EXERCISE INPUT below:

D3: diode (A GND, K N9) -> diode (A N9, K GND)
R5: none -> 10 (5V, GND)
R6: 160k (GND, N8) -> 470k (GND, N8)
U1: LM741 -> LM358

End of EXERCISE INPUT.
EXERCISE INPUT below:

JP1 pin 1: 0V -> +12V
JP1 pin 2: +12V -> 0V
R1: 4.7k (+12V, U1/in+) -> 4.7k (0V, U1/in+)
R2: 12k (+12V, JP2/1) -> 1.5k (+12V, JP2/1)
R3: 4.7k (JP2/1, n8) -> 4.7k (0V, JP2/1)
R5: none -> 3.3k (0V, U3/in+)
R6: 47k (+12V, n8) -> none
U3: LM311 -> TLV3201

End of EXERCISE INPUT.

Each line above from the one with "R5: none -> 10 (5V, GND)" up to and including the one with "U1: LM741 -> LM358" must be set down exactly, and no line outside that span may appear.

EXERCISE SOLUTION |
R5: none -> 10 (5V, GND)
R6: 160k (GND, N8) -> 470k (GND, N8)
U1: LM741 -> LM358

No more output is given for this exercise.